_Brief_
Word-for-word repetition of the records below is needed, but only from the line holding "orange ellipse: (310, 323)" through the final line, with pictures excluded.

Shape state transition data:
%%
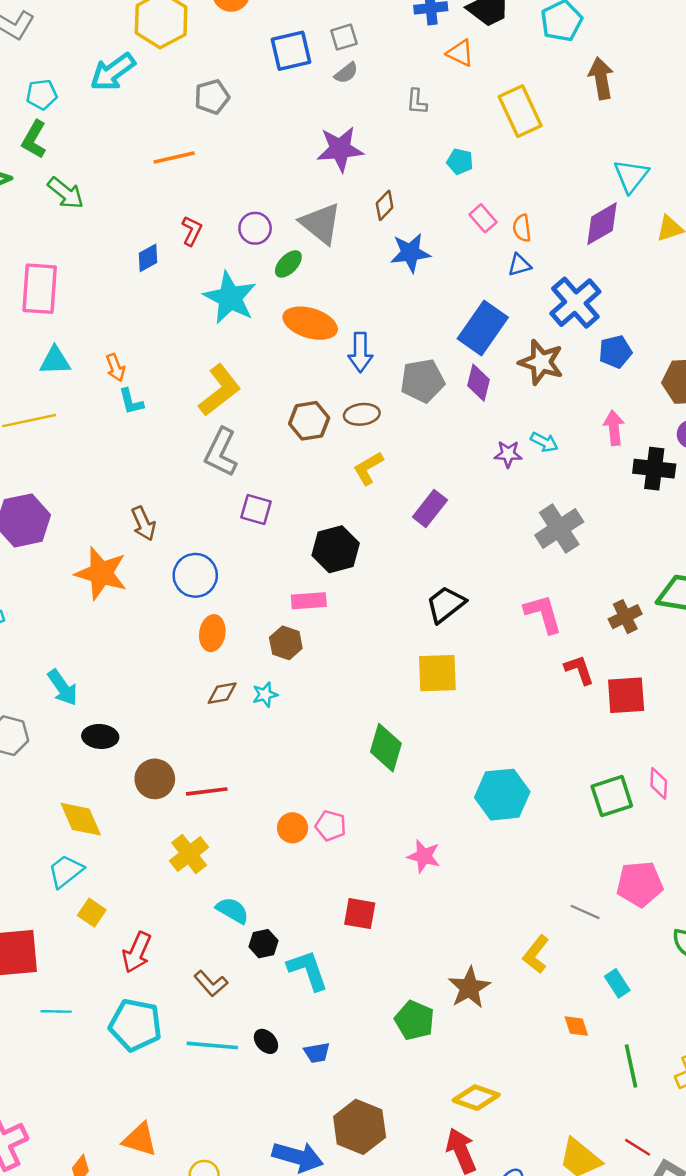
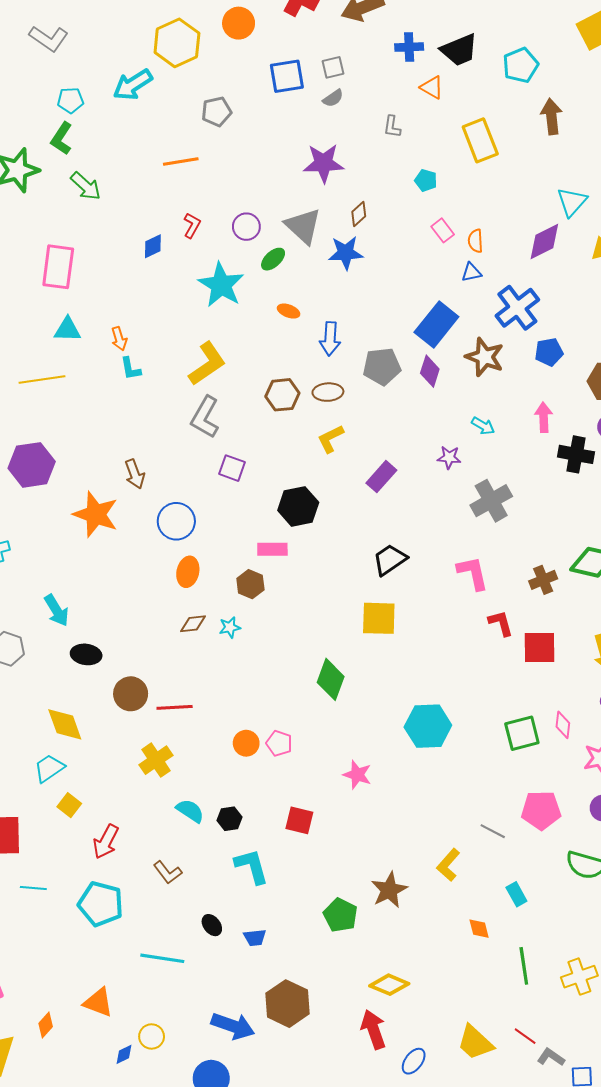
blue star: (410, 253) -> (346, 253), moved
orange ellipse: (310, 323) -> (289, 311), size x0.5
purple star: (508, 454) -> (449, 457), moved
black hexagon: (263, 944) -> (229, 819), moved
cyan line: (212, 1045) -> (162, 958), moved

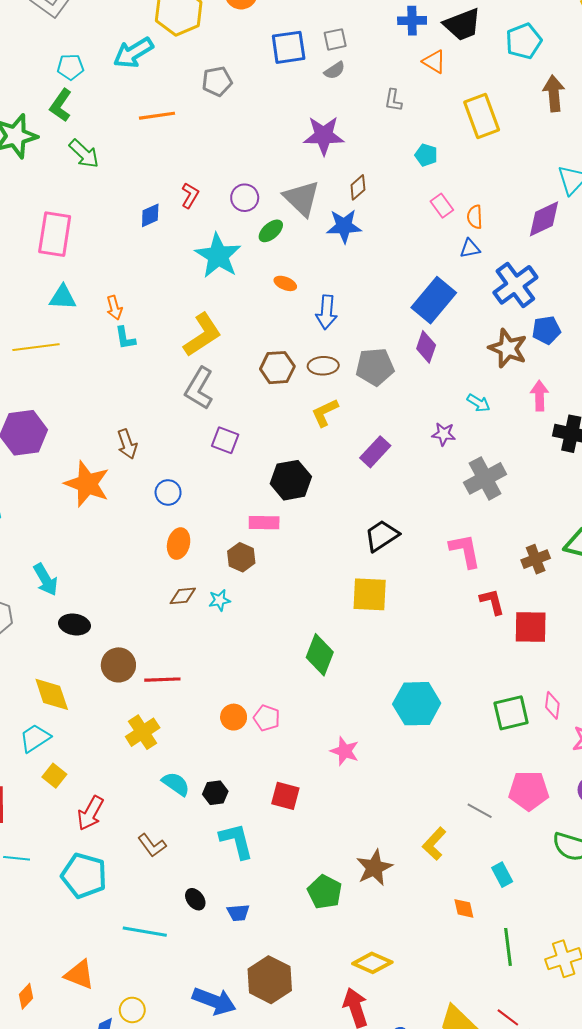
orange line: (181, 162) -> (157, 116), moved
brown star: (485, 357) -> (508, 348), moved
gray pentagon: (382, 366) -> (375, 367), moved
blue circle: (176, 521) -> (168, 492), size x0.7

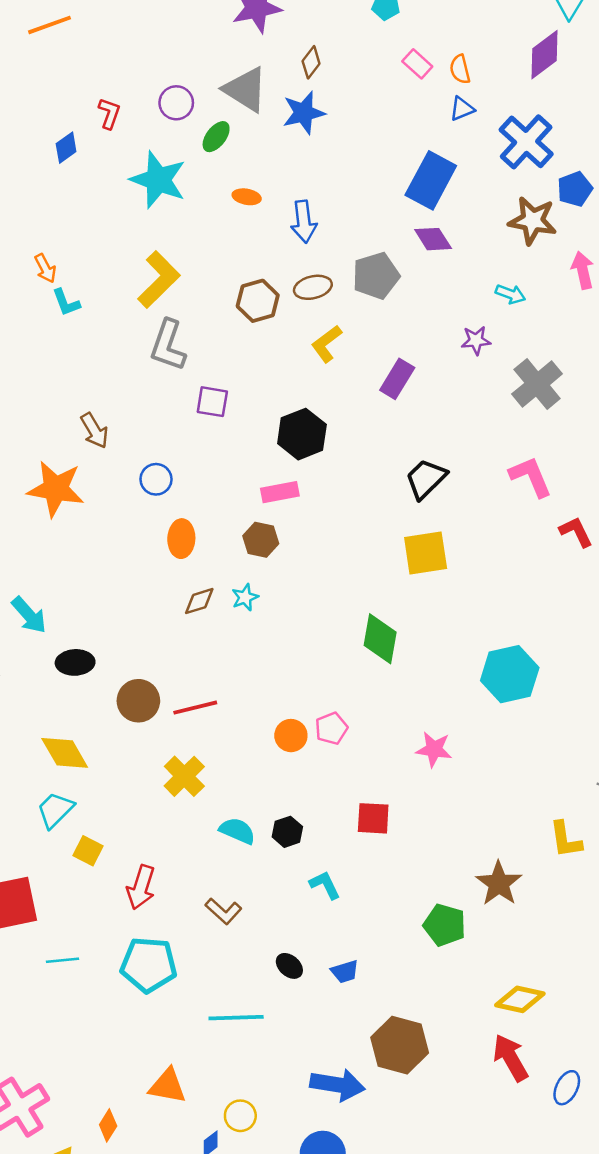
purple diamond: (426, 347) -> (433, 239), turned -40
pink pentagon: (267, 718) -> (331, 728), turned -30
cyan L-shape: (236, 841) -> (325, 885), size x0.7
yellow L-shape: (434, 844) -> (566, 840), turned -40

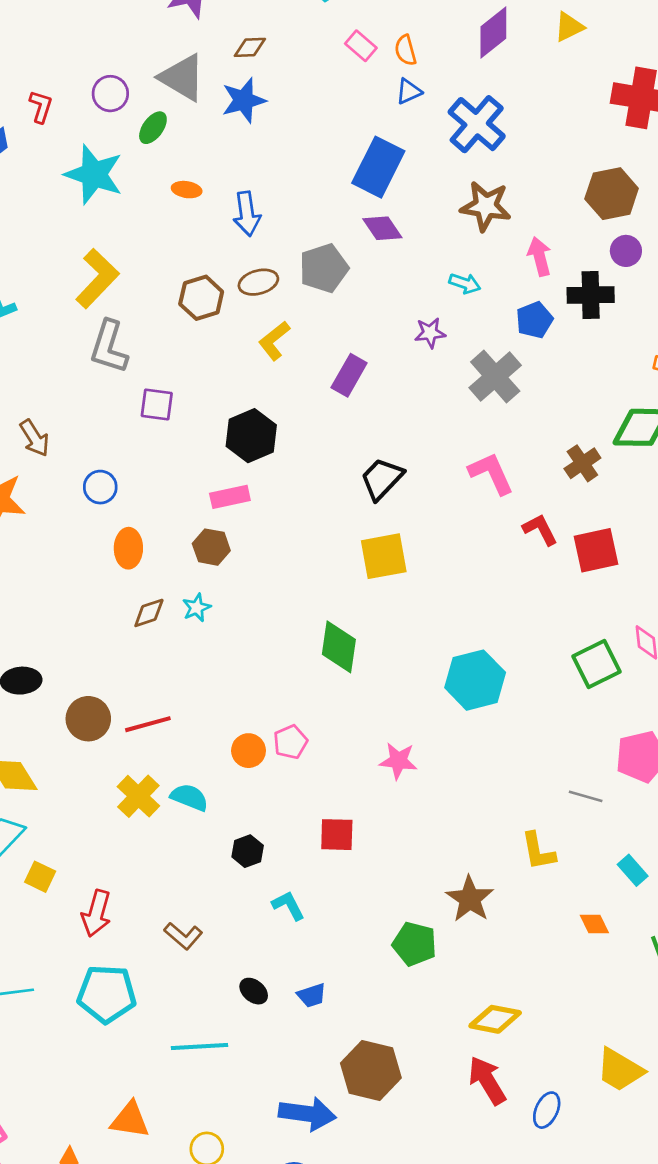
brown diamond: (311, 62) -> (250, 47), turned 52
blue pentagon: (575, 189) -> (534, 320), moved
cyan semicircle: (237, 831) -> (189, 797), moved

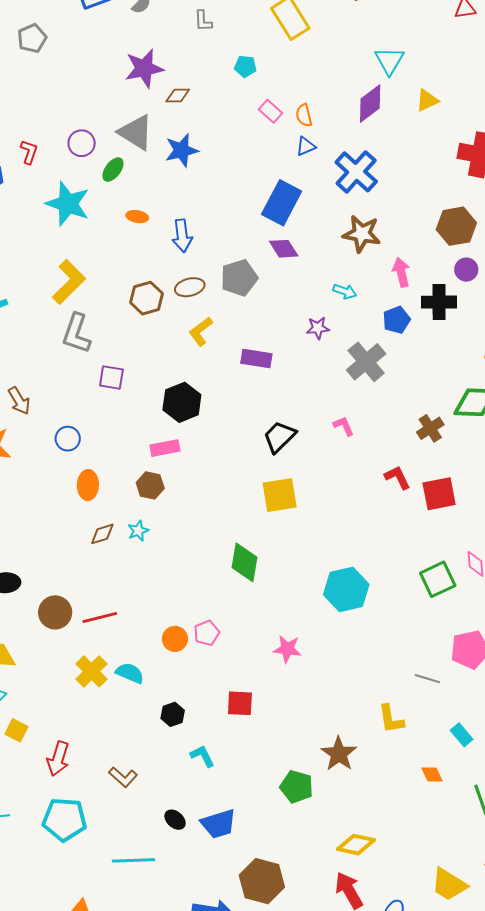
brown diamond: (250, 47) -> (178, 95), moved
purple rectangle: (349, 375) -> (256, 359), turned 68
pink L-shape: (491, 473) -> (344, 426), moved, size x0.6
blue trapezoid: (312, 995) -> (219, 824), size x1.6

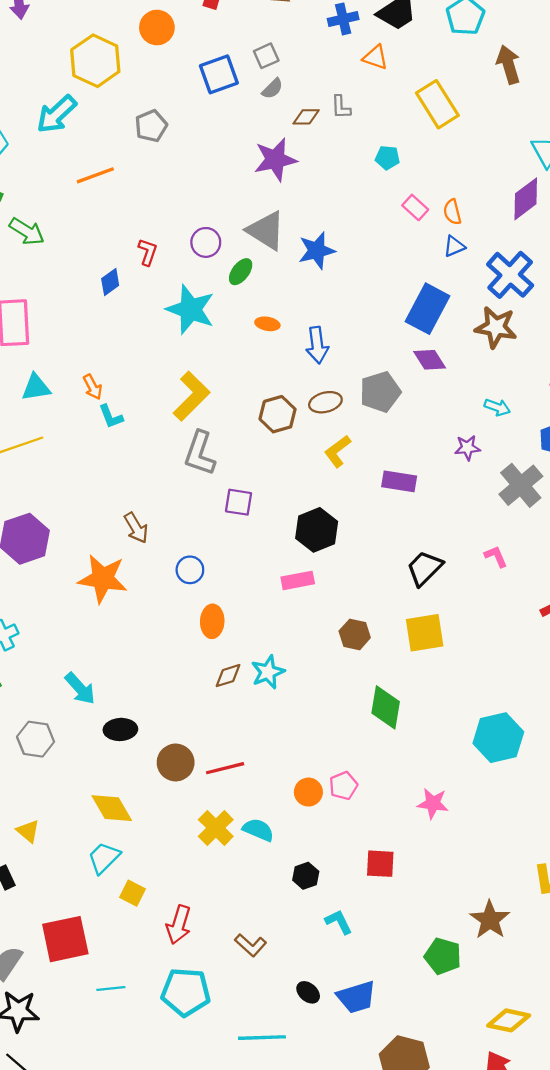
brown diamond: (178, 95) -> (306, 117), moved
brown star: (362, 234) -> (496, 327), moved
brown hexagon: (150, 485) -> (355, 634), moved
cyan star: (138, 531) -> (268, 672), size x1.4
%%
_Reply to the exercise_
orange ellipse: (310, 323) -> (289, 311), size x0.5
purple star: (508, 454) -> (449, 457), moved
black hexagon: (263, 944) -> (229, 819), moved
cyan line: (212, 1045) -> (162, 958), moved

orange line: (181, 162) -> (157, 116), moved
brown star: (485, 357) -> (508, 348), moved
gray pentagon: (382, 366) -> (375, 367), moved
blue circle: (176, 521) -> (168, 492), size x0.7

purple diamond: (426, 347) -> (433, 239), turned -40
pink pentagon: (267, 718) -> (331, 728), turned -30
cyan L-shape: (236, 841) -> (325, 885), size x0.7
yellow L-shape: (434, 844) -> (566, 840), turned -40

brown diamond: (311, 62) -> (250, 47), turned 52
blue pentagon: (575, 189) -> (534, 320), moved
cyan semicircle: (237, 831) -> (189, 797), moved

brown diamond: (250, 47) -> (178, 95), moved
purple rectangle: (349, 375) -> (256, 359), turned 68
pink L-shape: (491, 473) -> (344, 426), moved, size x0.6
blue trapezoid: (312, 995) -> (219, 824), size x1.6

brown diamond: (178, 95) -> (306, 117), moved
brown star: (362, 234) -> (496, 327), moved
brown hexagon: (150, 485) -> (355, 634), moved
cyan star: (138, 531) -> (268, 672), size x1.4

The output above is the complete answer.